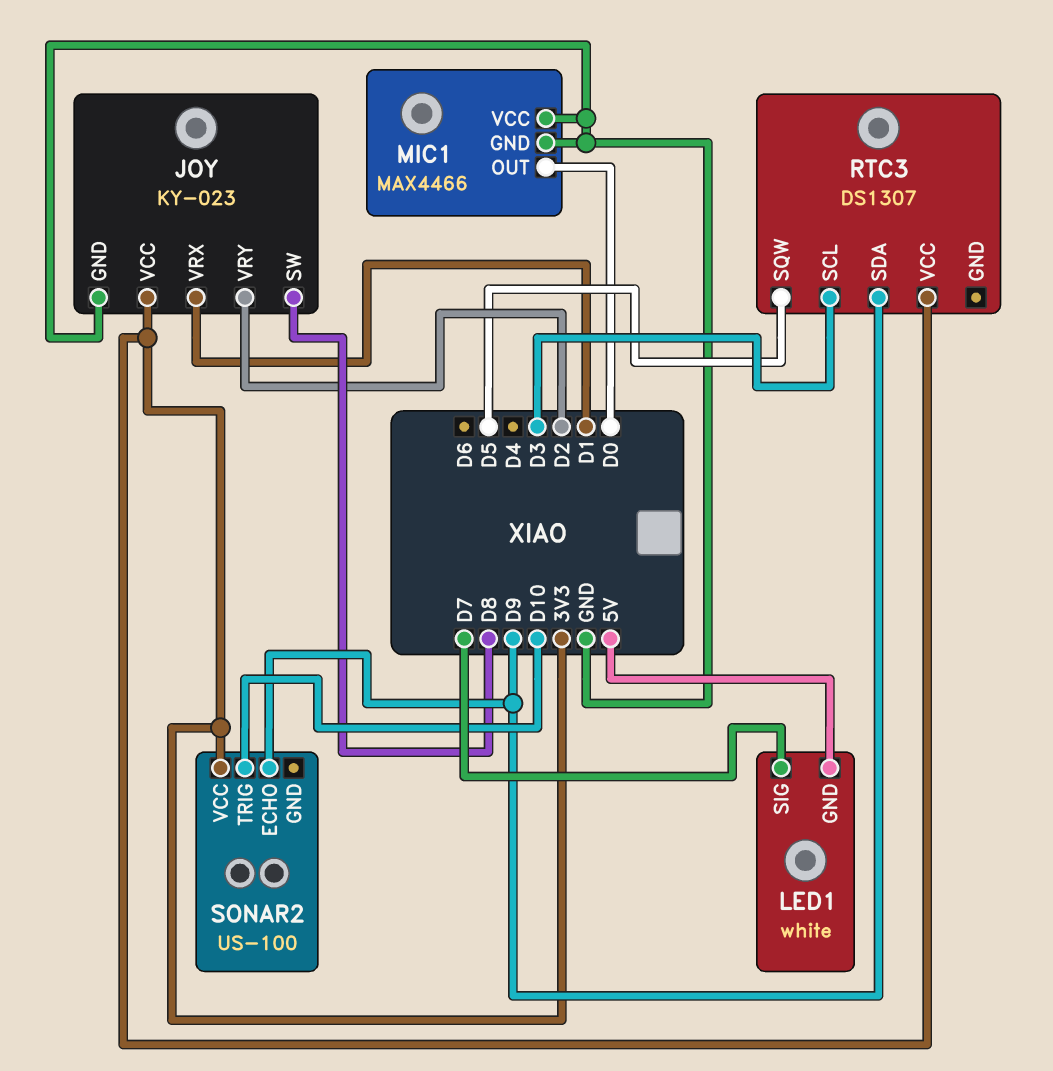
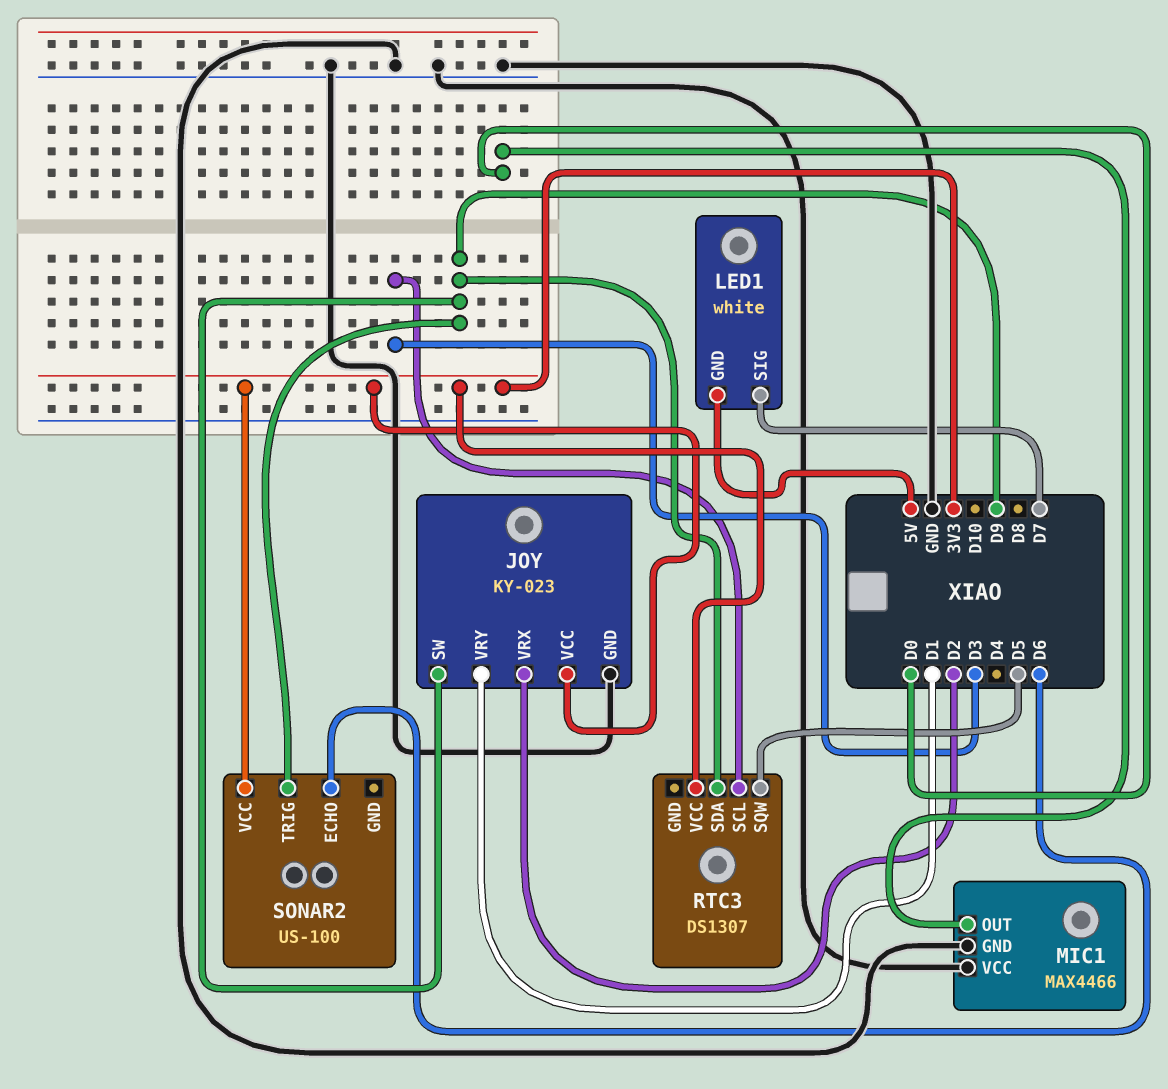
JOY pin SW: D8 -> D9
JOY pin VRX: D1 -> D2
JOY pin VRY: D2 -> D1
SONAR2 pin ECHO: D9 -> D6
SONAR2 pin TRIG: D10 -> D9

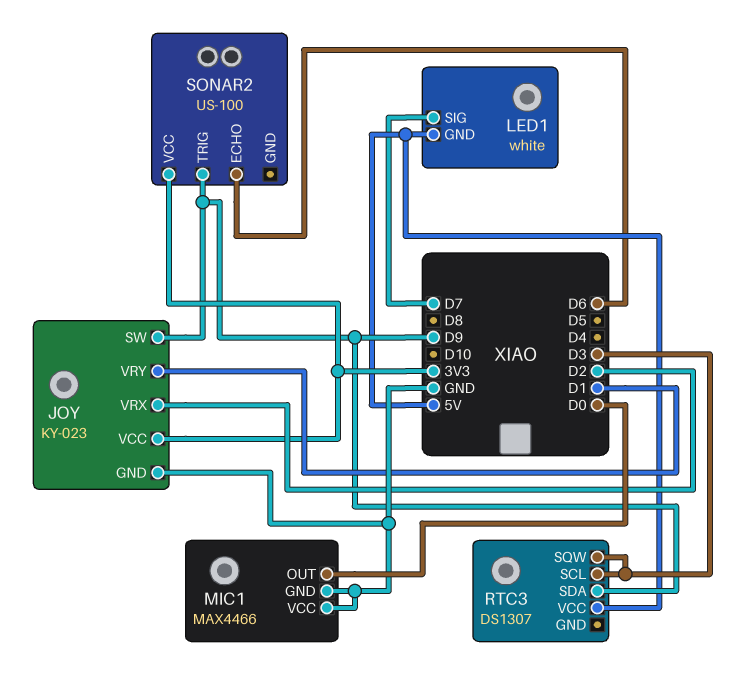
RTC3 pin SQW: D5 -> D3
RTC3 pin VCC: 3V3 -> 5V

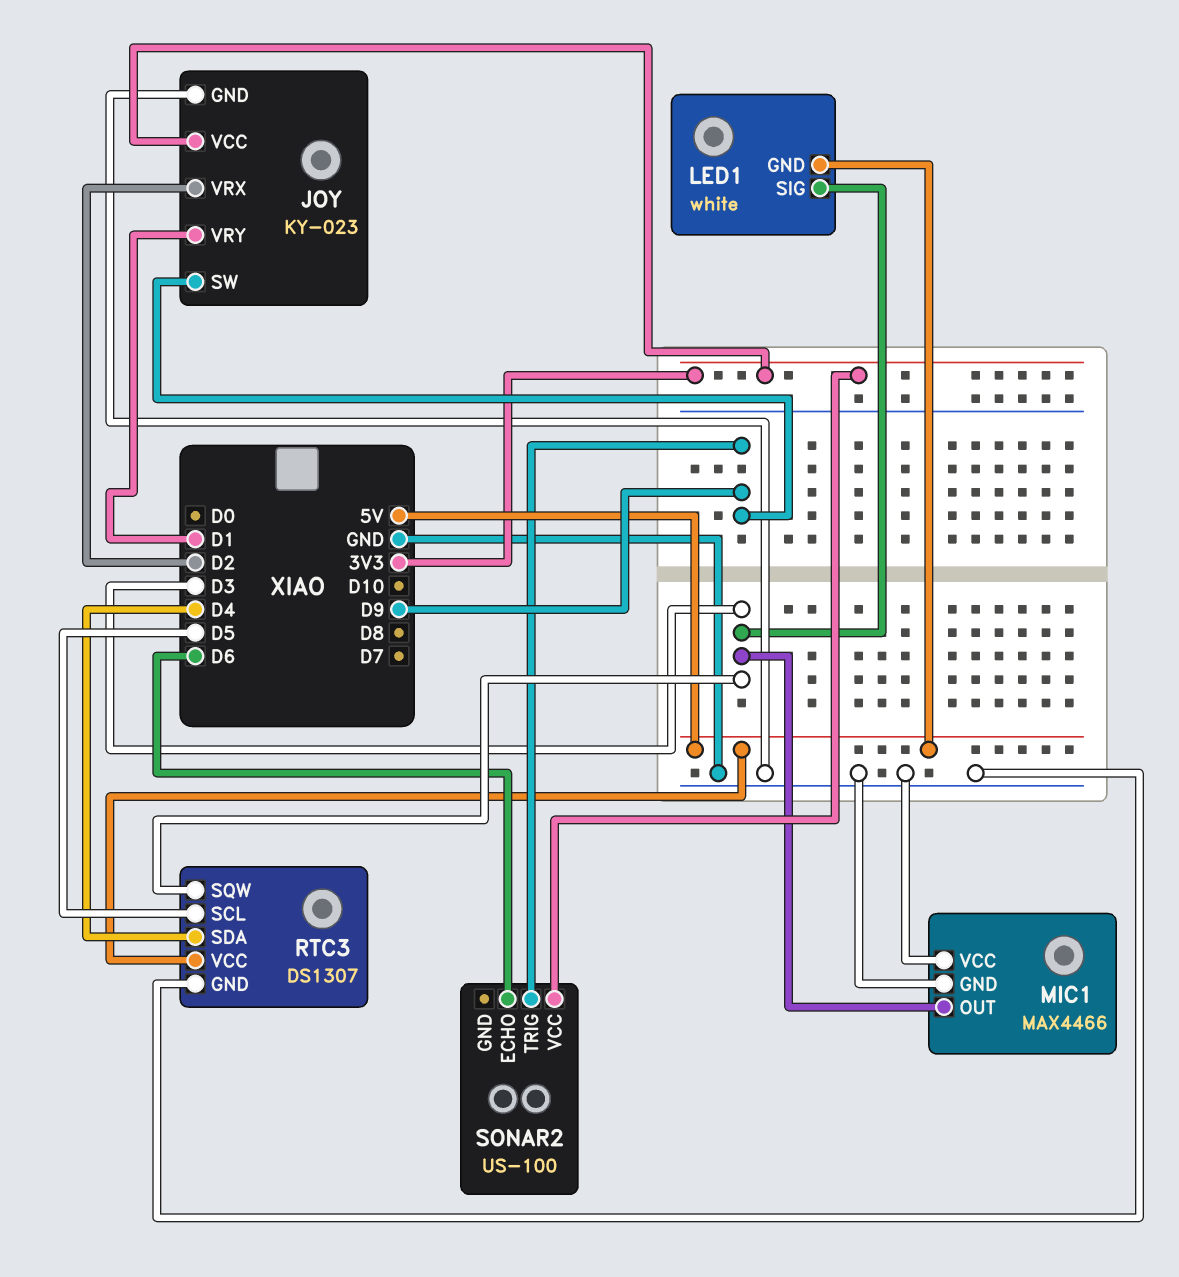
LED1 pin SIG: D7 -> D3
MIC1 pin OUT: D0 -> D3
RTC3 pin GND: none -> GND
RTC3 pin SCL: D3 -> D5
RTC3 pin SDA: D9 -> D4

== == ==

**Problem requirements**
Repeat each entry precisely as it appears. Leave the pictures out.

**Your response**
JOY pin SW: D8 -> D9
JOY pin VRX: D1 -> D2
JOY pin VRY: D2 -> D1
SONAR2 pin ECHO: D9 -> D6
SONAR2 pin TRIG: D10 -> D9

RTC3 pin SQW: D5 -> D3
RTC3 pin VCC: 3V3 -> 5V

LED1 pin SIG: D7 -> D3
MIC1 pin OUT: D0 -> D3
RTC3 pin GND: none -> GND
RTC3 pin SCL: D3 -> D5
RTC3 pin SDA: D9 -> D4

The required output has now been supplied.